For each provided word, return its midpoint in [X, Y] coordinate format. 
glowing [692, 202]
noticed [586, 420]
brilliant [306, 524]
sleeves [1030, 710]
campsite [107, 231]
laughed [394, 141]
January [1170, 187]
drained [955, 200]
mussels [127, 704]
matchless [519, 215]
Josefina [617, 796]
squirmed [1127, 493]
^^^^^^^^
• **Exercise aim**:
Copy all of the records above line for line, without changing anything.

• **Response to this task**:
For each provided word, return its midpoint in [X, Y] coordinate format. 
glowing [692, 202]
noticed [586, 420]
brilliant [306, 524]
sleeves [1030, 710]
campsite [107, 231]
laughed [394, 141]
January [1170, 187]
drained [955, 200]
mussels [127, 704]
matchless [519, 215]
Josefina [617, 796]
squirmed [1127, 493]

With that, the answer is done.